◆ **Activity**: What you return should be the complete data below, word for word, with no pictures in it.

◆ **Materials provided**:

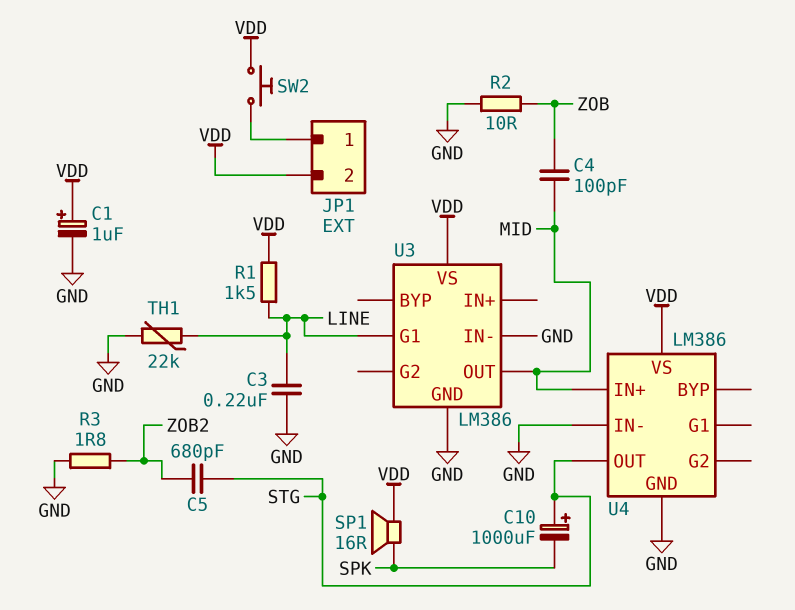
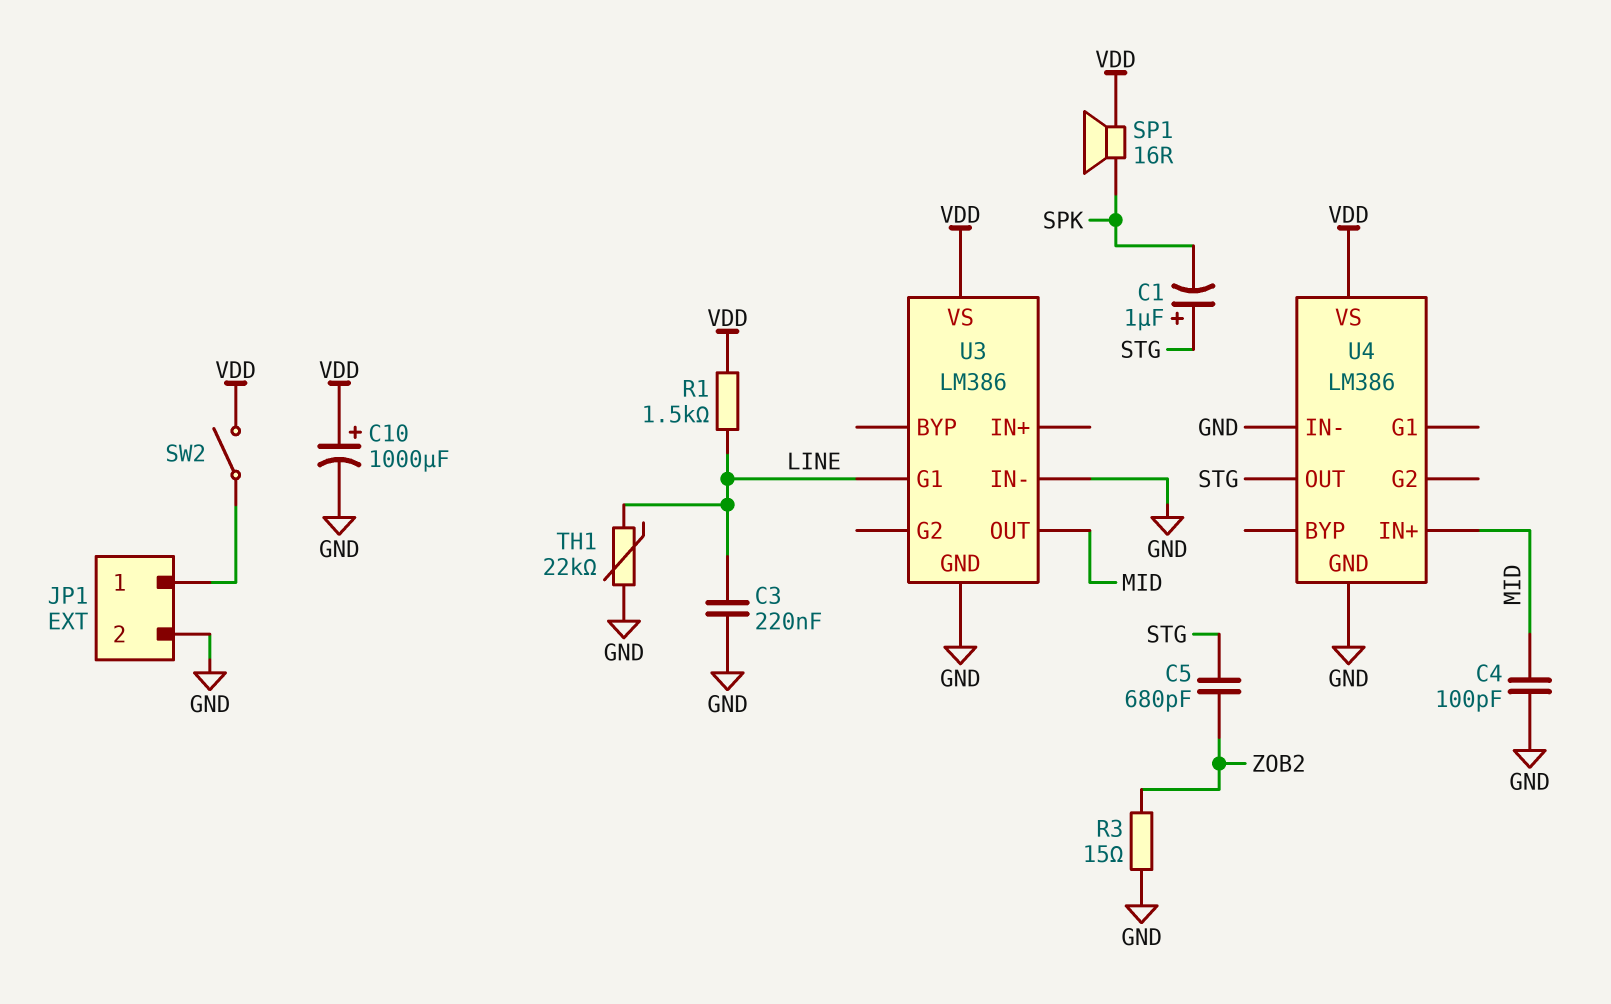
C1: 1uF (plus VDD, minus GND) -> 1uF (plus STG, minus SPK)
C4: 100pF (MID, ZOB) -> 100pF (GND, MID)
C10: 1000uF (plus STG, minus SPK) -> 1000uF (plus VDD, minus GND)
JP1 pin 2: VDD -> GND
R2: 10 (GND, ZOB) -> none
R3: 1.8 (GND, ZOB2) -> 15 (GND, ZOB2)
SW2: button (JP1/1, VDD) -> switch (JP1/1, VDD)

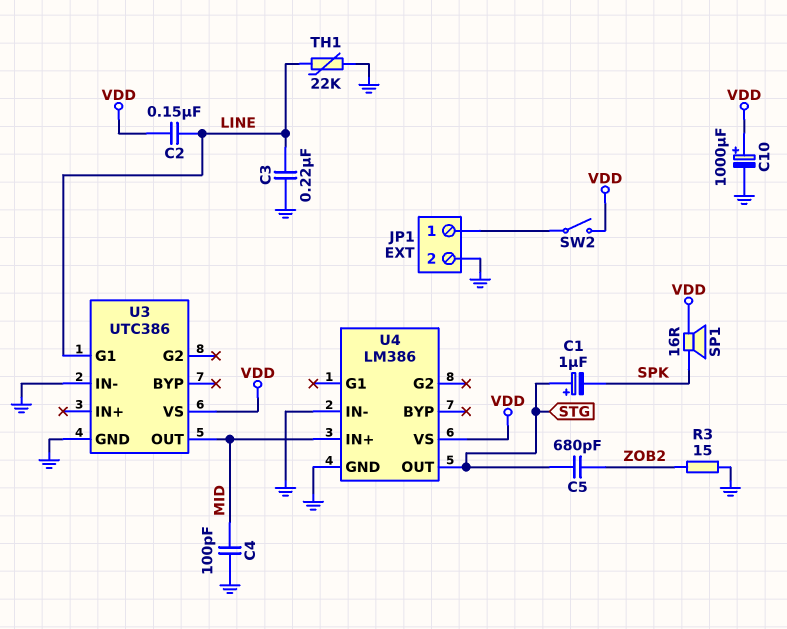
C2: none -> 150nF (LINE, VDD)
R1: 1.5k (LINE, VDD) -> none
U3: LM386 -> UTC386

◆ **Exercise answer**:
C1: 1uF (plus VDD, minus GND) -> 1uF (plus STG, minus SPK)
C4: 100pF (MID, ZOB) -> 100pF (GND, MID)
C10: 1000uF (plus STG, minus SPK) -> 1000uF (plus VDD, minus GND)
JP1 pin 2: VDD -> GND
R2: 10 (GND, ZOB) -> none
R3: 1.8 (GND, ZOB2) -> 15 (GND, ZOB2)
SW2: button (JP1/1, VDD) -> switch (JP1/1, VDD)

C2: none -> 150nF (LINE, VDD)
R1: 1.5k (LINE, VDD) -> none
U3: LM386 -> UTC386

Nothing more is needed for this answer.